Go through the entries, filter for the word "book", and copy every line that has it.
--- DATA FOR PROCESSING Enclosed Below ---
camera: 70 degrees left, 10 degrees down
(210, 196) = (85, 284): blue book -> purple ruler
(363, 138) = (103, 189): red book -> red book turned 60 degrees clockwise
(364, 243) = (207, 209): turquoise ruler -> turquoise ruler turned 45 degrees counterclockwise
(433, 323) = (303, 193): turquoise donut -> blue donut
--- End of Enclosed DATA FOR PROCESSING ---
*EXPECTED OUTPUT*.
(210, 196) = (85, 284): blue book -> purple ruler
(363, 138) = (103, 189): red book -> red book turned 60 degrees clockwise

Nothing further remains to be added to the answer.